WORK TASK
Instruction for the data below: set down exactly the lines from the line with "red lamp [391" to the line with "brown soap dispenser [158", inclusive, and no others.

EXCERPTED RECORDS
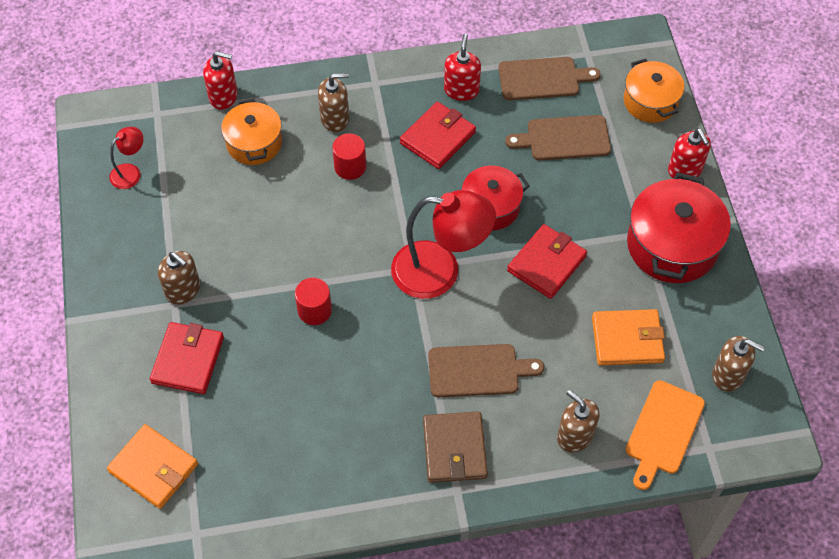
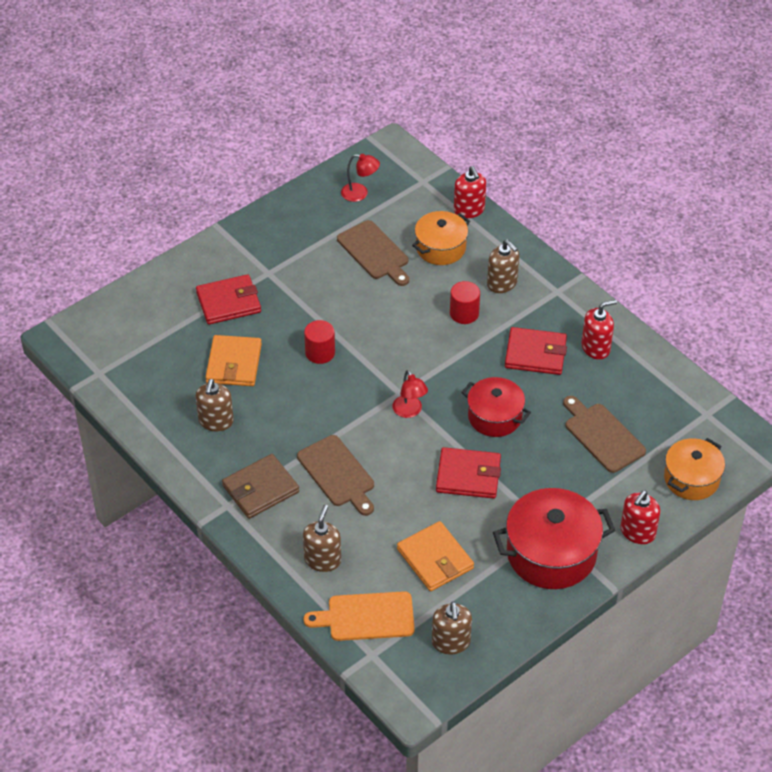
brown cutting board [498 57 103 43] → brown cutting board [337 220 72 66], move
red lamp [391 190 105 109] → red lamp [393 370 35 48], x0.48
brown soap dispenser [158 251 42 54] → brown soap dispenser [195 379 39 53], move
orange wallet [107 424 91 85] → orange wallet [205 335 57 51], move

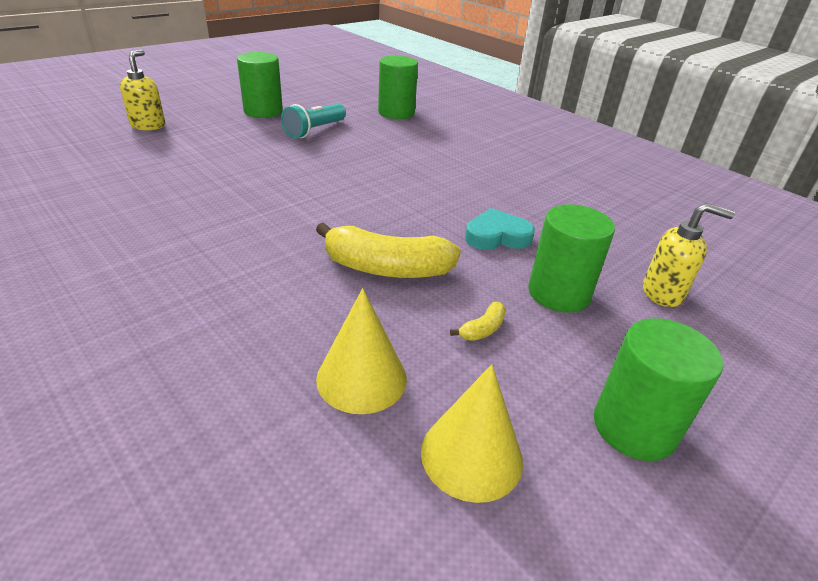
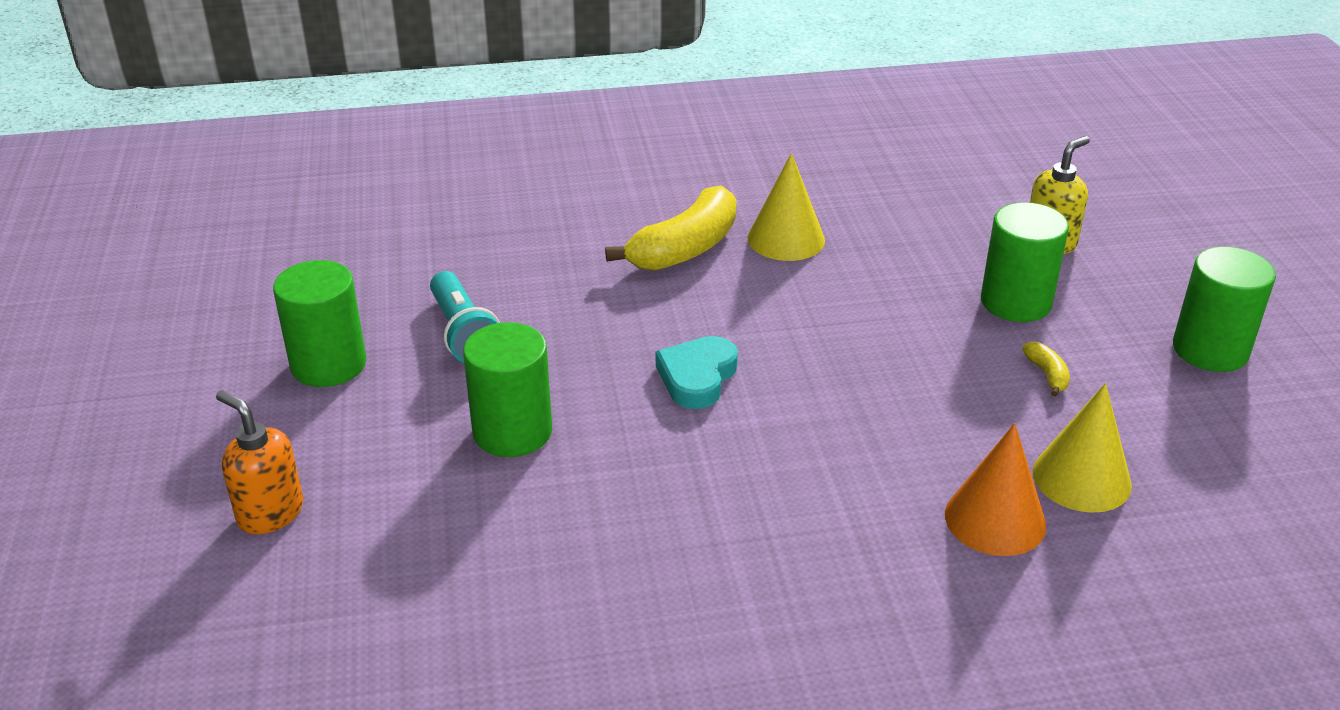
yellow soap dispenser [120 50 45 80] → orange soap dispenser [216 390 87 144]
green cylinder [378 55 40 64] → green cylinder [463 322 89 135], move
turquoise heart [465 208 70 42] → turquoise heart [656 336 82 73], move
yellow banana [316 222 145 56] → yellow banana [605 185 131 86], move
yellow cone [421 364 102 139] → yellow cone [748 153 77 108], move
- → orange cone [945 423 101 133]

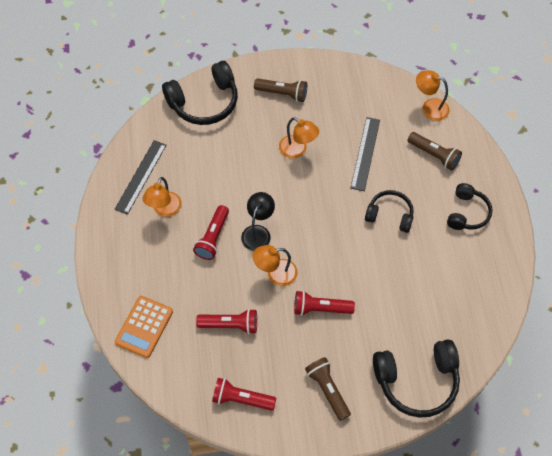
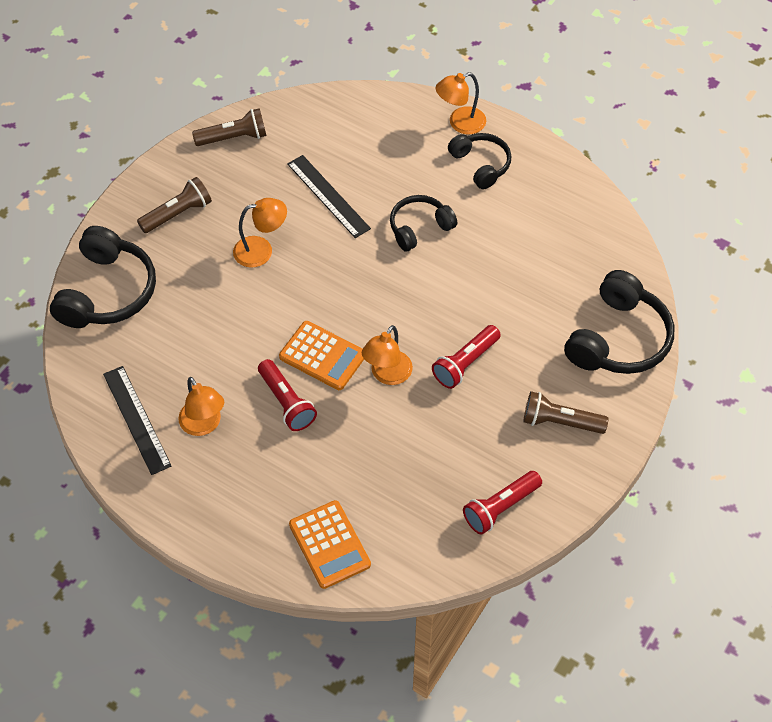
orange lamp [416 70 33 51] → orange lamp [436 72 50 62], move
brown flashlight [407 132 55 39] → brown flashlight [192 108 75 38], move
black lamp [241 192 34 59] → orange calculator [279 321 85 69]
red flashlight [196 309 61 25] → -

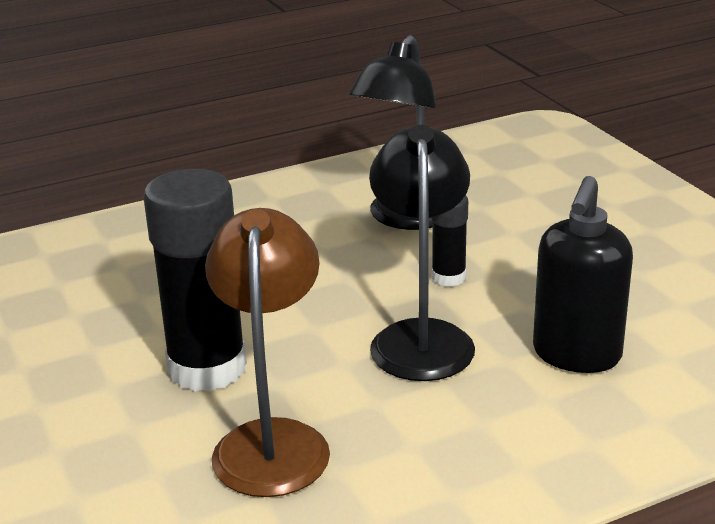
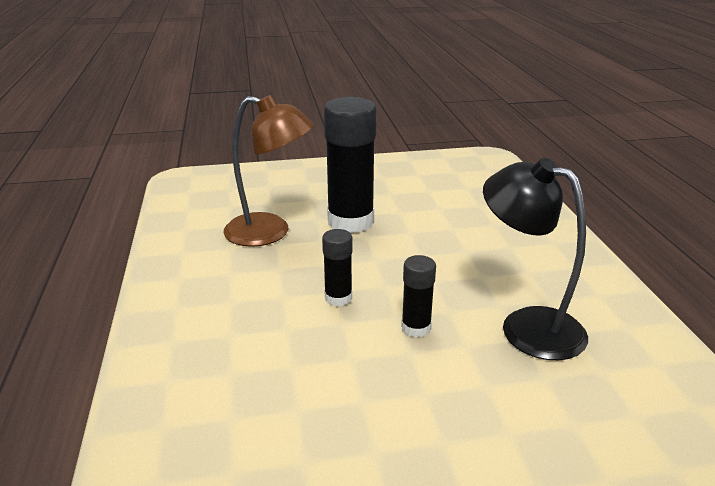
black lamp [369 125 106 256] → black glue stick [322 229 31 77]
black soap dispenser [533 176 100 197] → -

SOLUTION FOR THIS TASK
red lamp [391 190 105 109] → red lamp [393 370 35 48], x0.48
brown soap dispenser [158 251 42 54] → brown soap dispenser [195 379 39 53], move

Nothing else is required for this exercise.